Work order. Collect all lines containing the word "AGND" from the data.

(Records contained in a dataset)
····················
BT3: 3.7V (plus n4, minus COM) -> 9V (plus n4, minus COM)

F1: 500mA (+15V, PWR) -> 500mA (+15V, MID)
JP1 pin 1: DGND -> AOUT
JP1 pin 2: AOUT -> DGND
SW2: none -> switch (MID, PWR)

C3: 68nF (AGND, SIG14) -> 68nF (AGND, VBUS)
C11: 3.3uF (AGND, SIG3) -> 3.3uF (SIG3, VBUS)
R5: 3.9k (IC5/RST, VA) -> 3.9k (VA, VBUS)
····················
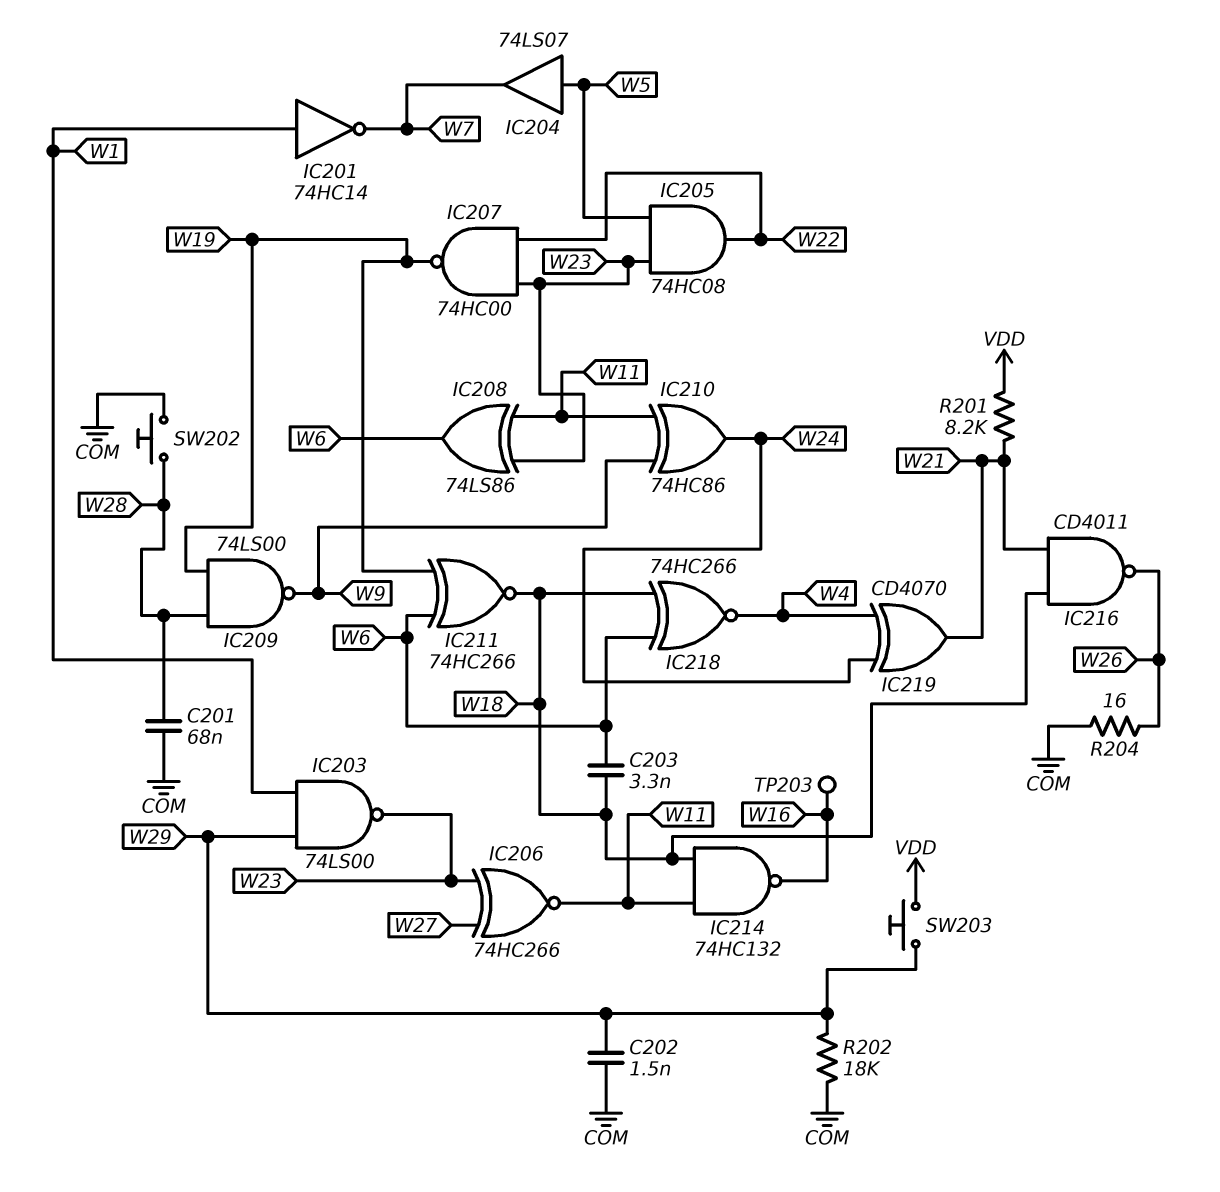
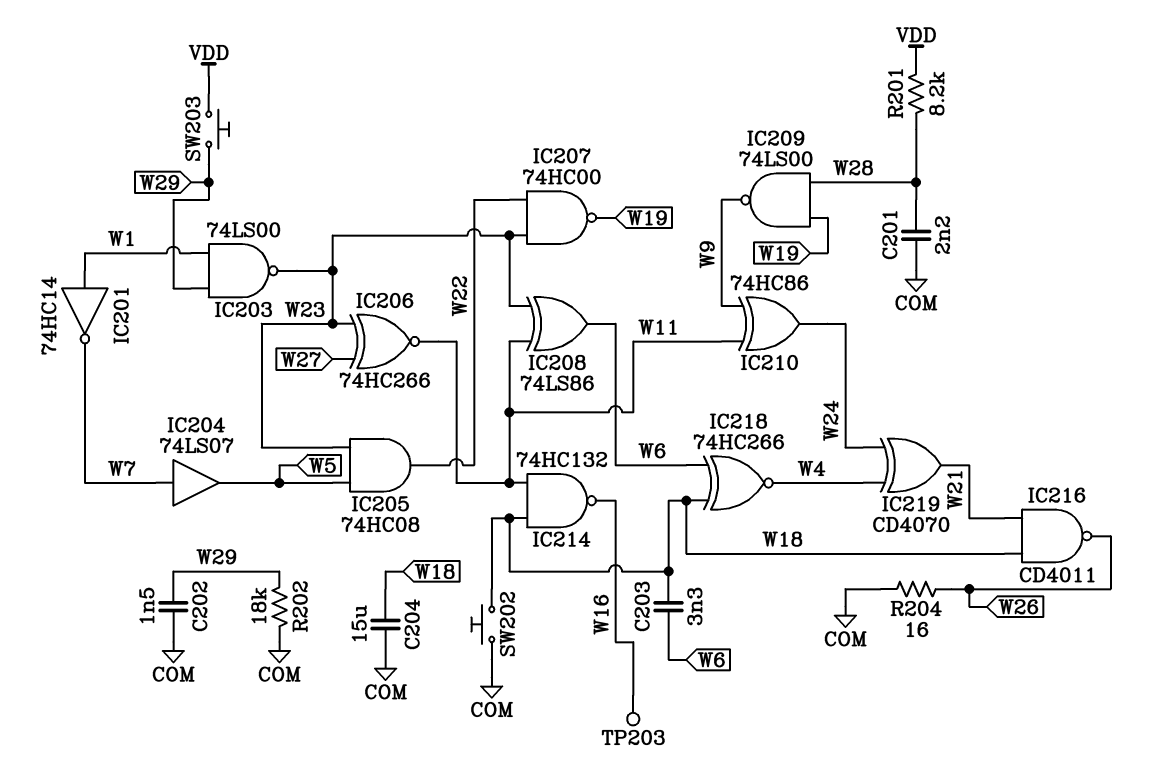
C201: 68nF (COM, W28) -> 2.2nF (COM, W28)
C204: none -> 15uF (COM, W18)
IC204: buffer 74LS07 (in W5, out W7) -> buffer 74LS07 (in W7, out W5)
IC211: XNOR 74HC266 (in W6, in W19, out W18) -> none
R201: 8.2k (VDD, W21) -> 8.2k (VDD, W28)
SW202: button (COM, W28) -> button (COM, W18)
····················
Solution to the exercise.
C3: 68nF (AGND, SIG14) -> 68nF (AGND, VBUS)
C11: 3.3uF (AGND, SIG3) -> 3.3uF (SIG3, VBUS)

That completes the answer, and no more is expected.